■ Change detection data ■
▬▬▬▬▬▬▬▬▬▬
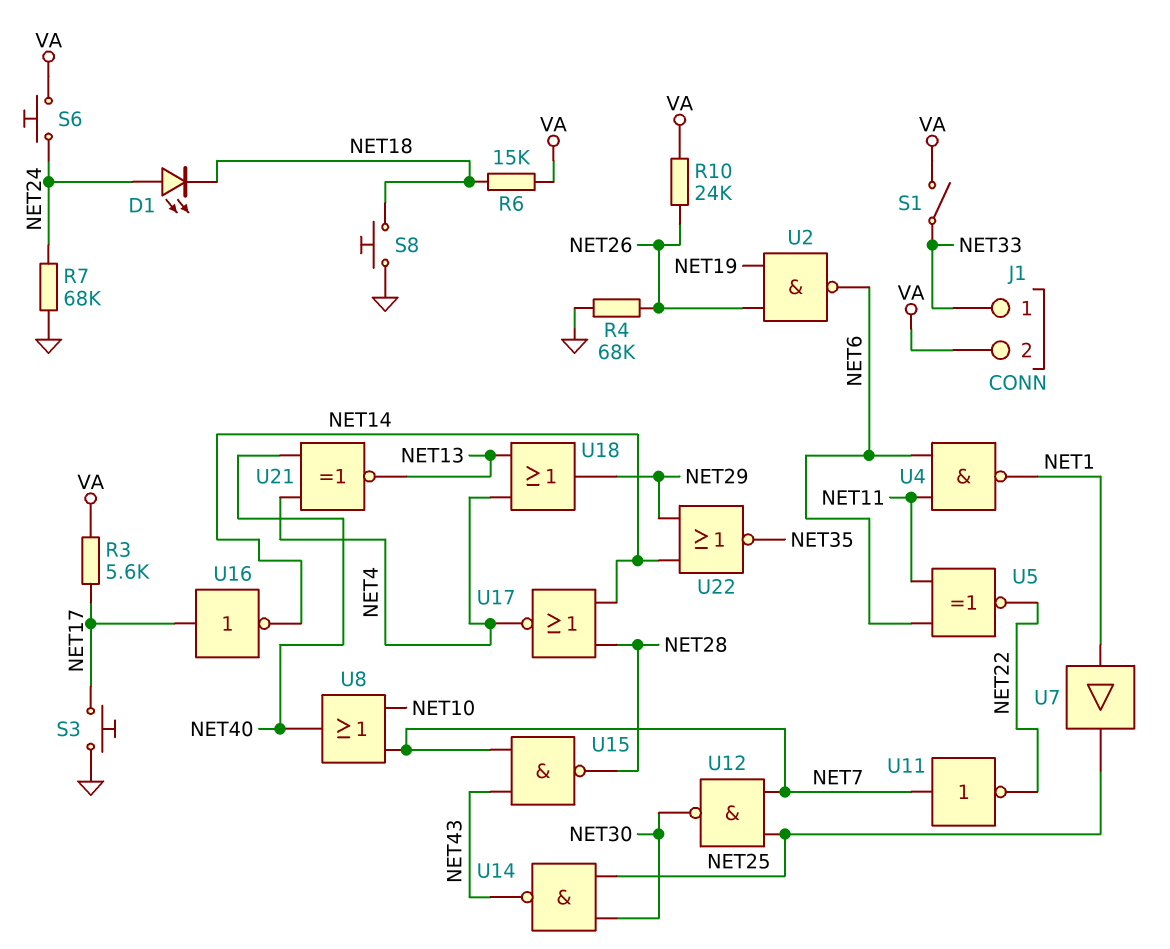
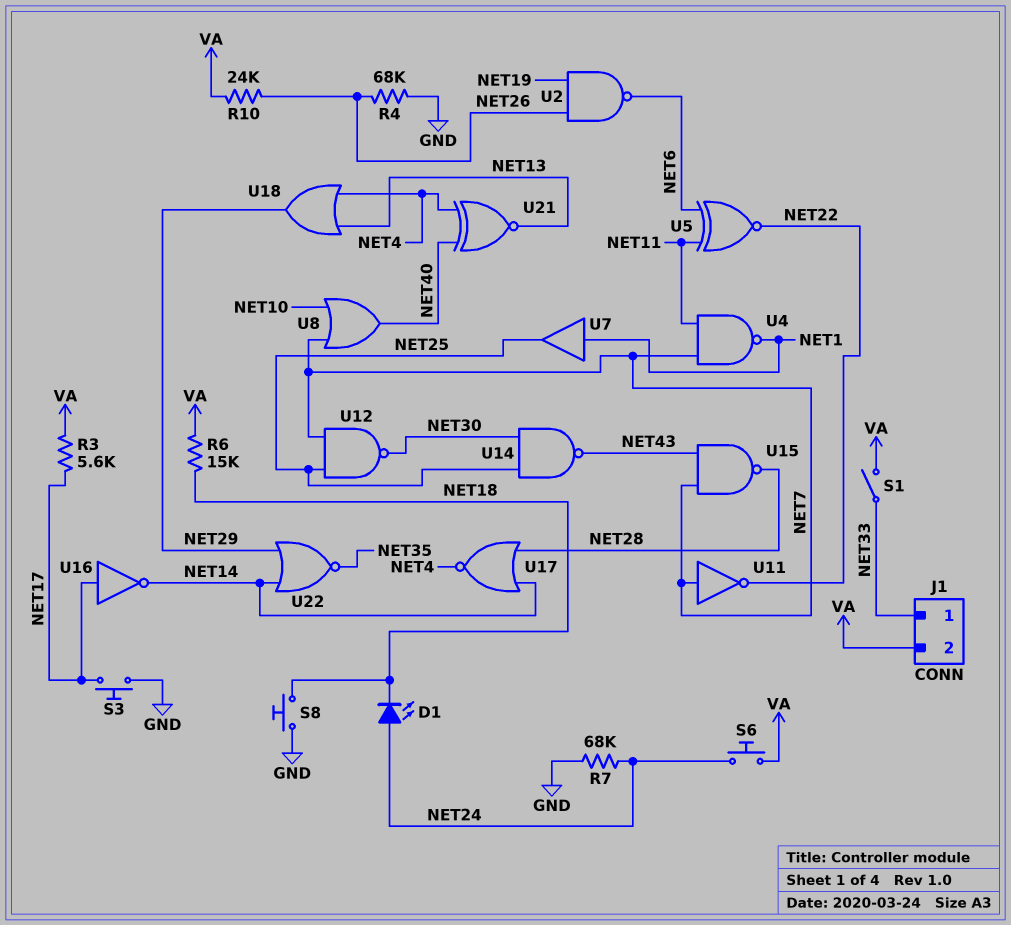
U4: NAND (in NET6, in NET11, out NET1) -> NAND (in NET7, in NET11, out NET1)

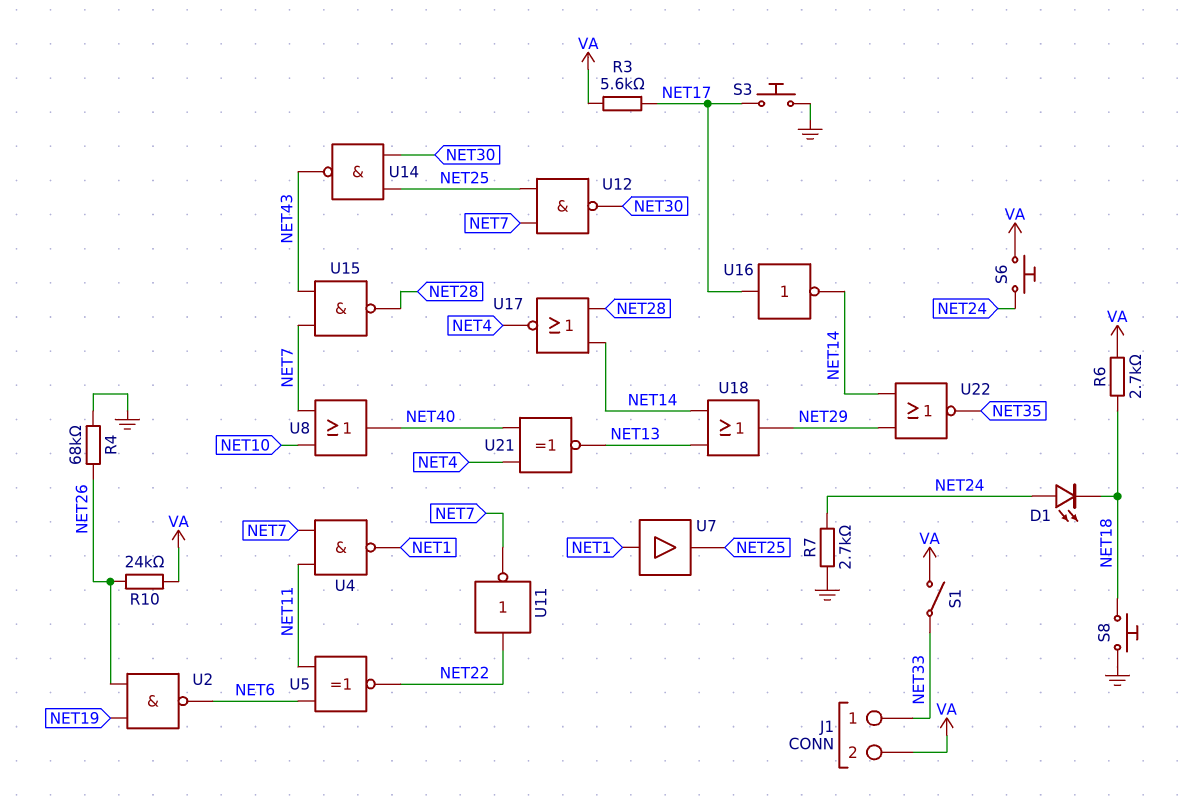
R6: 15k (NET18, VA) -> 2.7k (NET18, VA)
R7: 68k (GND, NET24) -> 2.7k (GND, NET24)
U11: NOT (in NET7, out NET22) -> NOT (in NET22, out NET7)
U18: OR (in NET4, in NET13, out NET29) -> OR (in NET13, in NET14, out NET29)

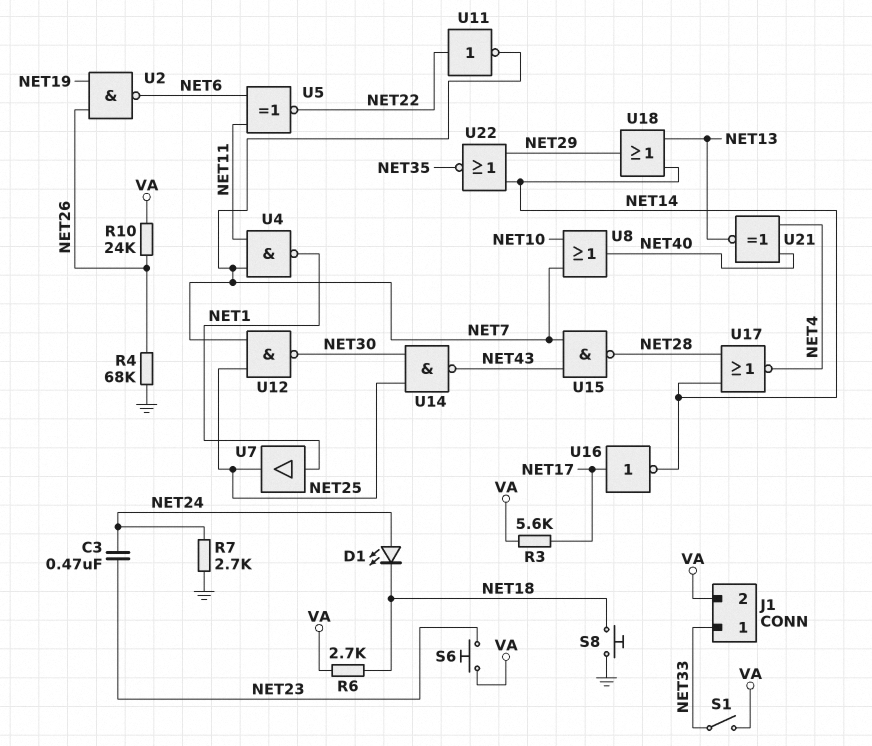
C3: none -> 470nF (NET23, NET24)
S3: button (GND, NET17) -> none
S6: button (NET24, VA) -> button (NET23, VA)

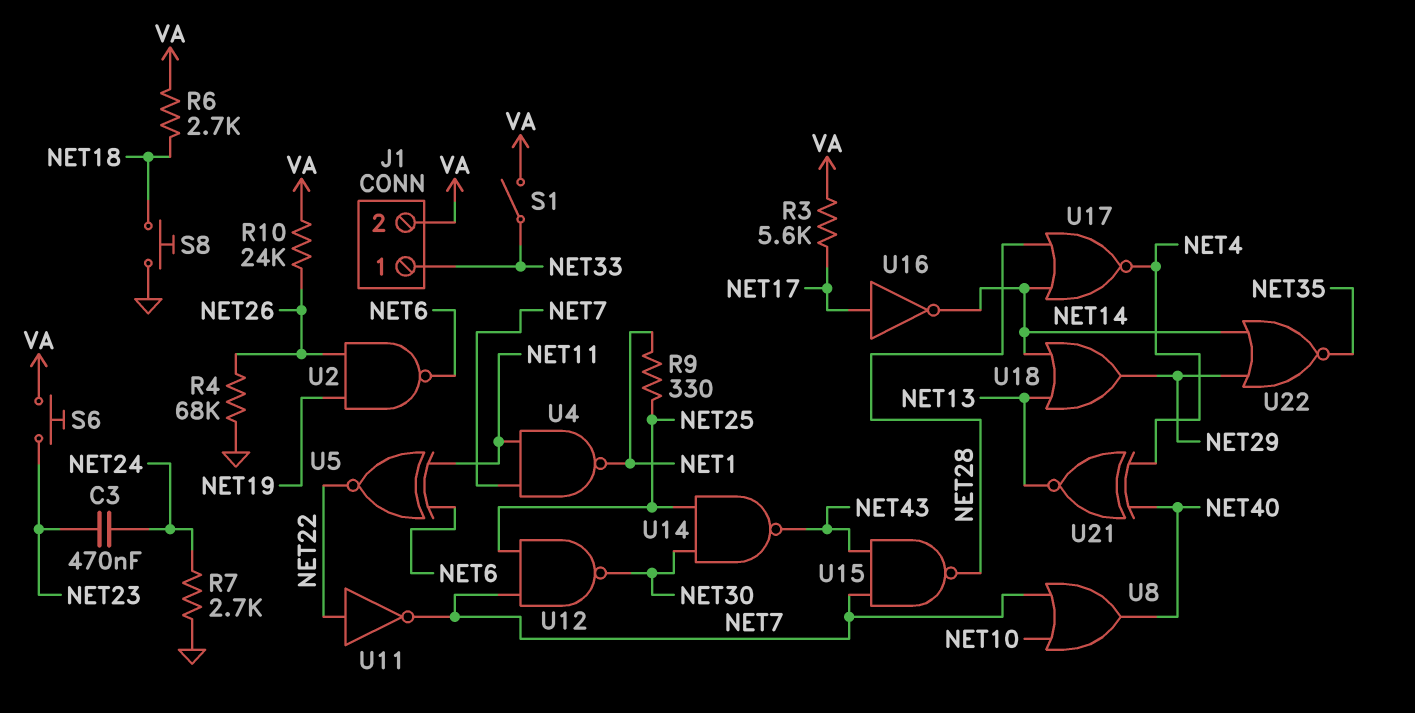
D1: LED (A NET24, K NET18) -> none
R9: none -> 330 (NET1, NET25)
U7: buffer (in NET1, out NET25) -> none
▬▬▬▬▬▬▬▬▬▬
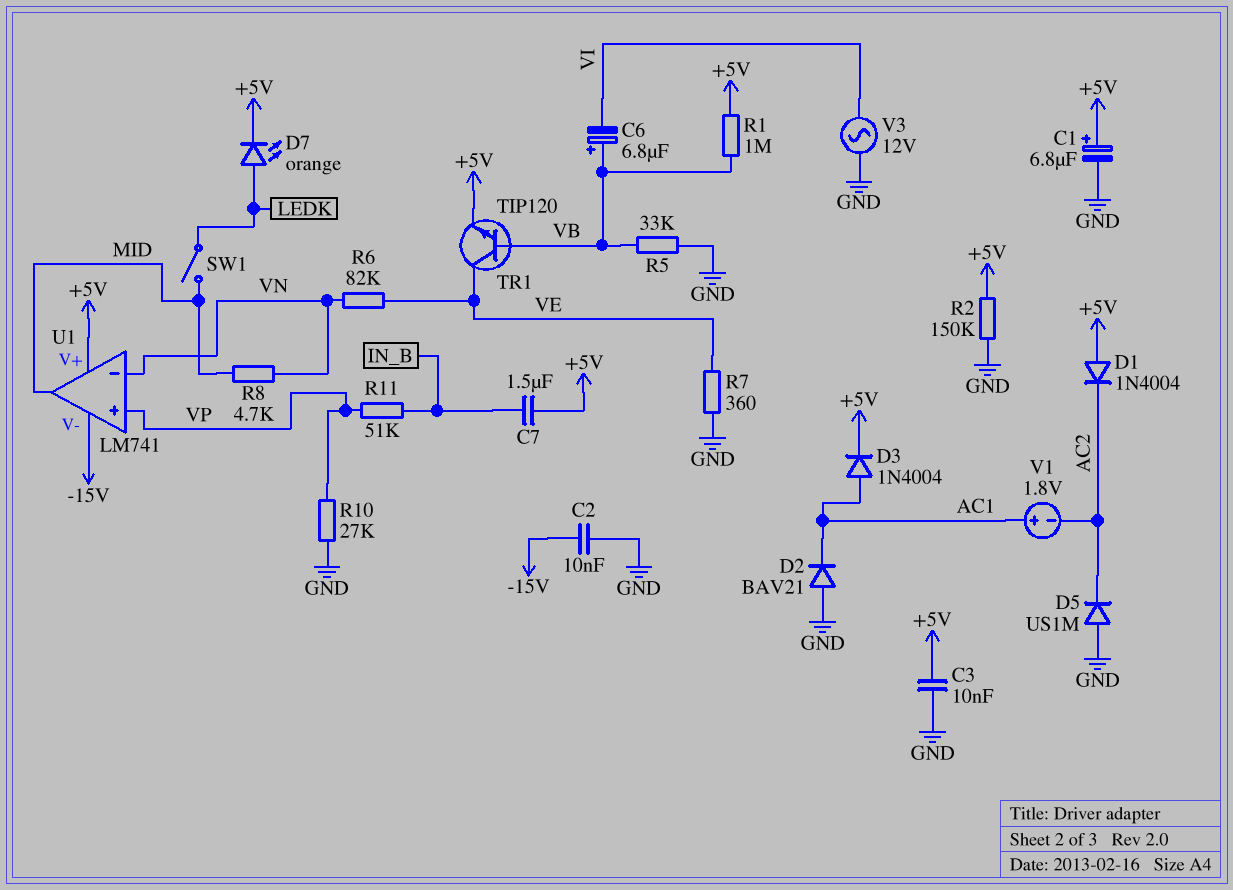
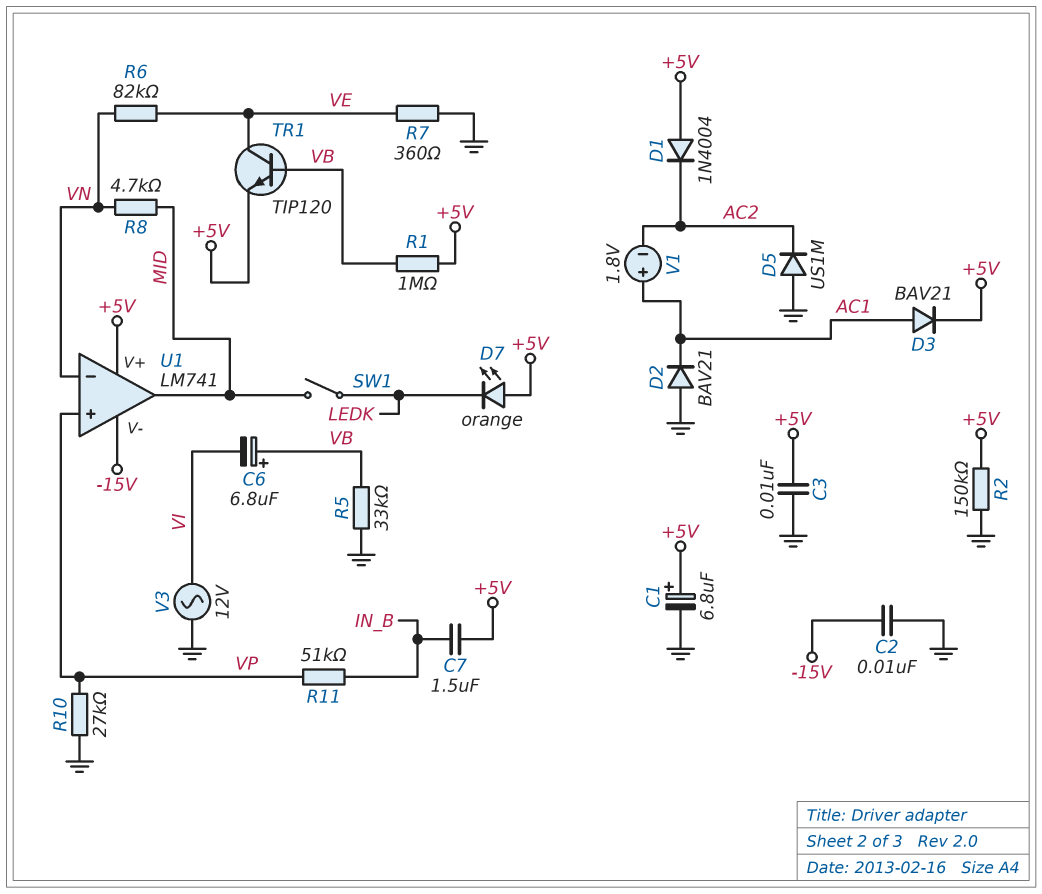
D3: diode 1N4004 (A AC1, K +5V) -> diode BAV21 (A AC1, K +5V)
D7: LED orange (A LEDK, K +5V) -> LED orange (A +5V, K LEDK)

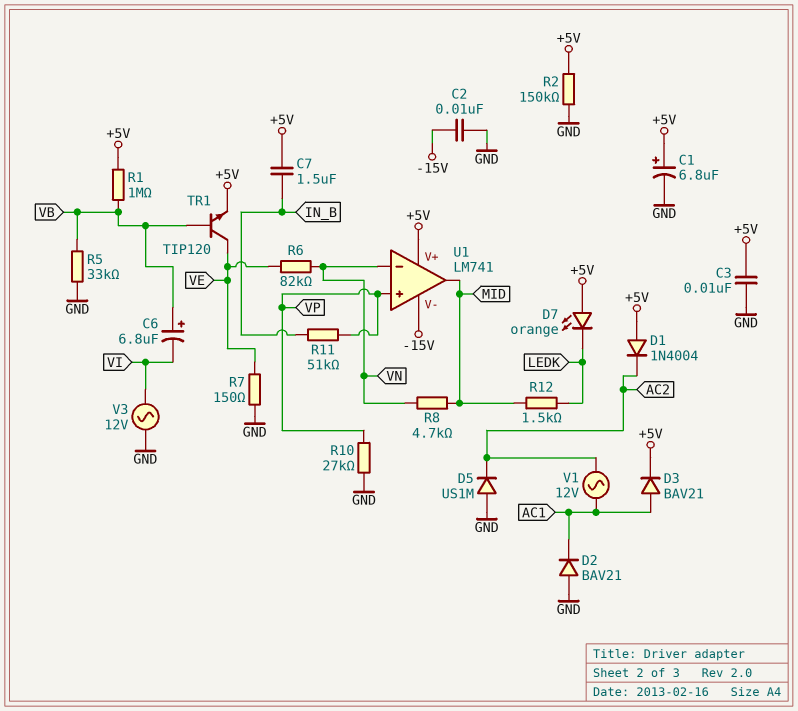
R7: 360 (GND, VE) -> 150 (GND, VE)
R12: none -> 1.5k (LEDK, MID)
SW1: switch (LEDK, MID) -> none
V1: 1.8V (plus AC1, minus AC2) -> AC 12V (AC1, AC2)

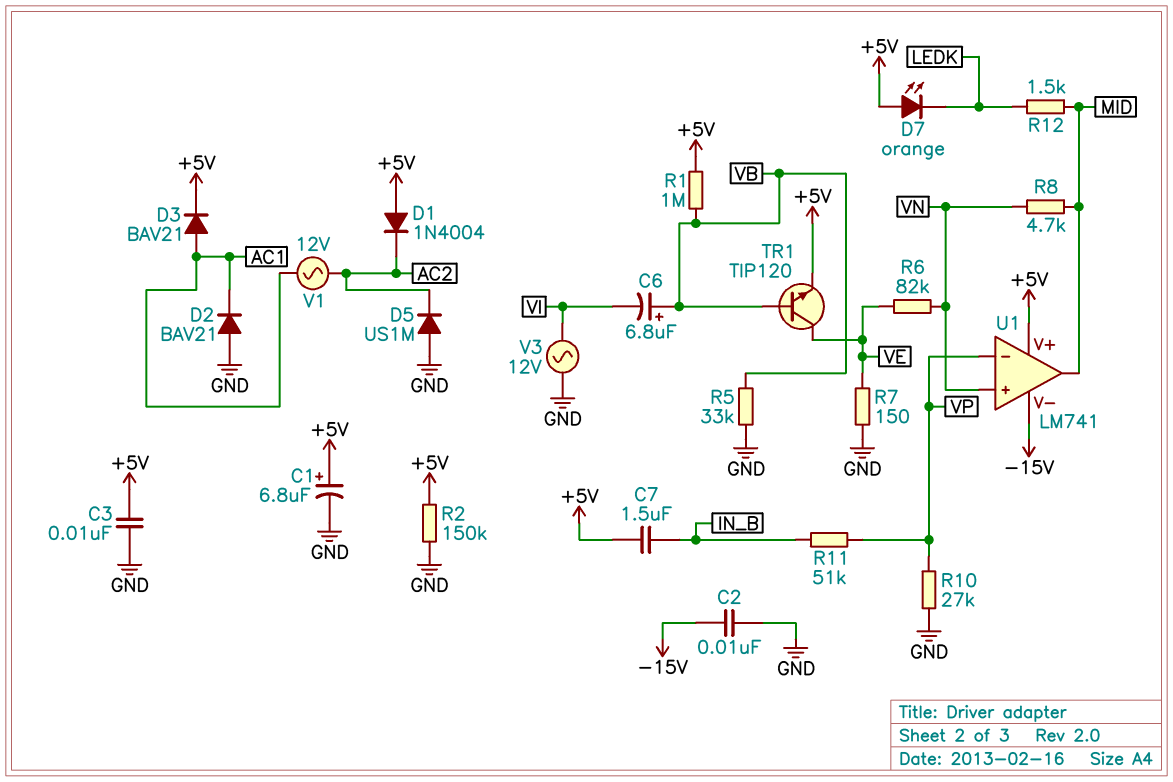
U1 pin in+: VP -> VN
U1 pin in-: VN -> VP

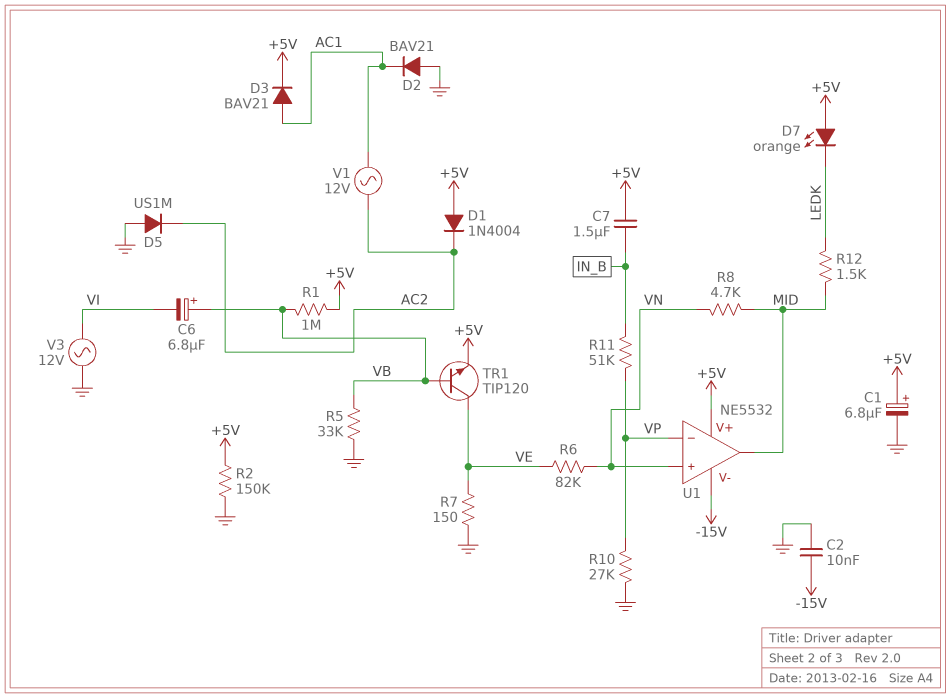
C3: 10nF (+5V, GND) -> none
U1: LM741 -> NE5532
▬▬▬▬▬▬▬▬▬▬
■ REQUIRED ACTION ■
Return only the part above that opens with the line containing "U1 pin in+: VP -> VN" and closes with the line containing "U1: LM741 -> NE5532", exactly and with both ends, skipping the pictures.

■ EXPECTED ANSWER ■
U1 pin in+: VP -> VN
U1 pin in-: VN -> VP

C3: 10nF (+5V, GND) -> none
U1: LM741 -> NE5532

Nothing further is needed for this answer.